■ Records supplied
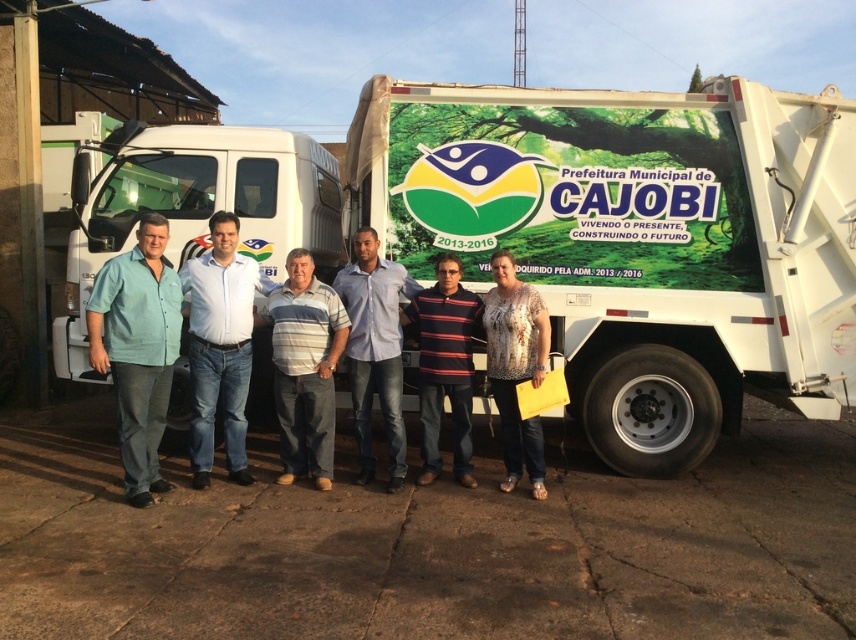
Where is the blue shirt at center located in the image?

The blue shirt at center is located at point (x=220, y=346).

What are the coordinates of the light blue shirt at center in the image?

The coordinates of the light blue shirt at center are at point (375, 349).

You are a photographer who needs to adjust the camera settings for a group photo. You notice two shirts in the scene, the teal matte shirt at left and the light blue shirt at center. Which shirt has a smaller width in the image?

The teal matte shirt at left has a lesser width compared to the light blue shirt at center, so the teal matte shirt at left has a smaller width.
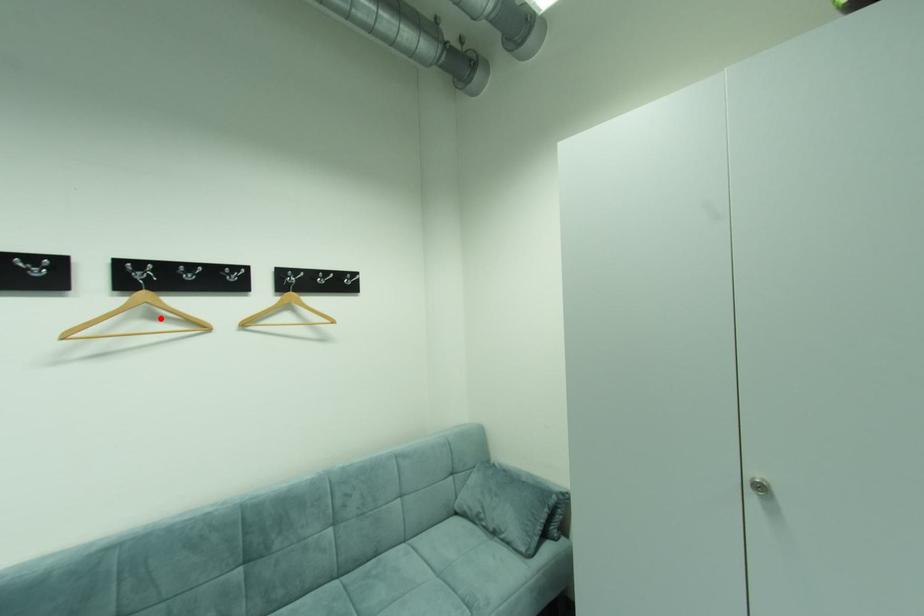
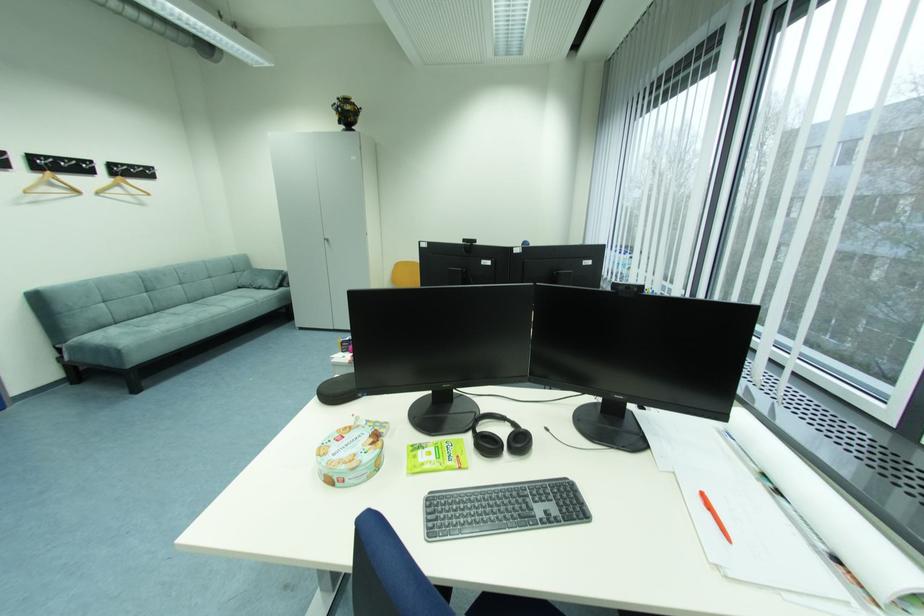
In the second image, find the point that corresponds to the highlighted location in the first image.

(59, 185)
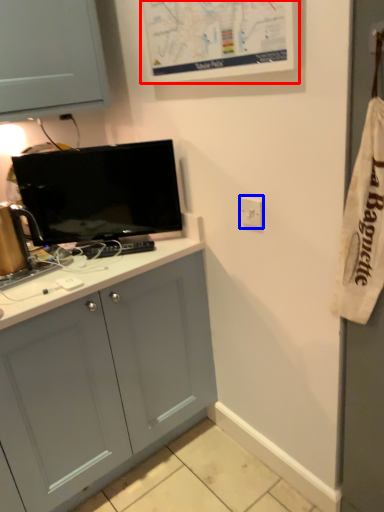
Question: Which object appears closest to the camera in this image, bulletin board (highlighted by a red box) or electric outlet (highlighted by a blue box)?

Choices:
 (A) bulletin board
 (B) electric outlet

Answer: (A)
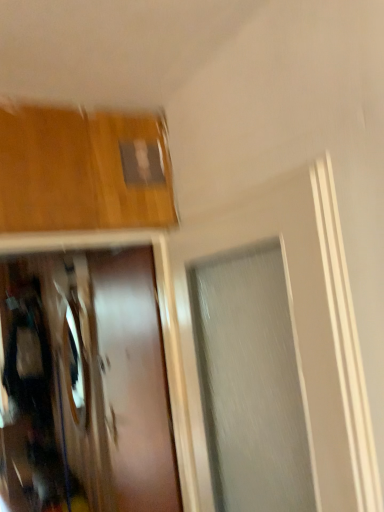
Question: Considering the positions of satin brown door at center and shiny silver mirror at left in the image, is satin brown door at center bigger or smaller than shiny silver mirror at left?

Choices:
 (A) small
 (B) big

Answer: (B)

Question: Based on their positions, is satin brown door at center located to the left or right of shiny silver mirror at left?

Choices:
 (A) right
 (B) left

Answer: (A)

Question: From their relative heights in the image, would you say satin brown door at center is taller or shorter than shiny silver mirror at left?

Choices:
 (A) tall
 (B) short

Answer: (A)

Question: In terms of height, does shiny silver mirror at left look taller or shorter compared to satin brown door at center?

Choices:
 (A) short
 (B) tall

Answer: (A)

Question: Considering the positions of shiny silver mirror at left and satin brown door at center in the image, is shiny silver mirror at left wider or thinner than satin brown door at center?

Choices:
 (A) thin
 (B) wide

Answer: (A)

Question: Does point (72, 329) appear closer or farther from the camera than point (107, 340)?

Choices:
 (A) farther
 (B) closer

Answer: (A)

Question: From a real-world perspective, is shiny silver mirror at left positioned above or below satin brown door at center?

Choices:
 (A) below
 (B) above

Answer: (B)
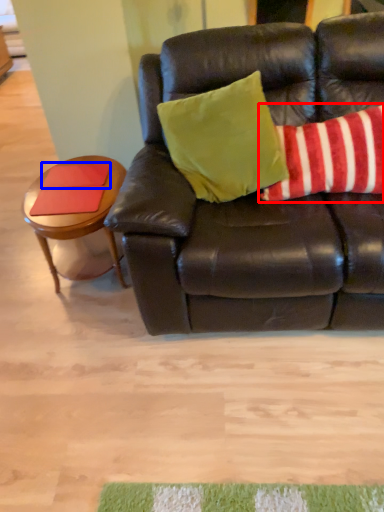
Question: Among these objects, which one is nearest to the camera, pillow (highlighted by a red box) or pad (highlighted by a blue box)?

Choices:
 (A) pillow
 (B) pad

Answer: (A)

■ Task details
In the records, take the stretch from the line containing "Question: Considering the positions of shiny" through the end and swap "shiny silver mirror" for "glossy silver mirror" wherever it appears, leaving everything else as is. Leave out the pictures, and return only that stretch.

■ Answer section
Question: Considering the positions of glossy silver mirror at left and satin brown door at center in the image, is glossy silver mirror at left wider or thinner than satin brown door at center?

Choices:
 (A) thin
 (B) wide

Answer: (A)

Question: Does point (72, 329) appear closer or farther from the camera than point (107, 340)?

Choices:
 (A) farther
 (B) closer

Answer: (A)

Question: From a real-world perspective, is glossy silver mirror at left positioned above or below satin brown door at center?

Choices:
 (A) below
 (B) above

Answer: (B)
Question: Among these objects, which one is nearest to the camera, pillow (highlighted by a red box) or pad (highlighted by a blue box)?

Choices:
 (A) pillow
 (B) pad

Answer: (A)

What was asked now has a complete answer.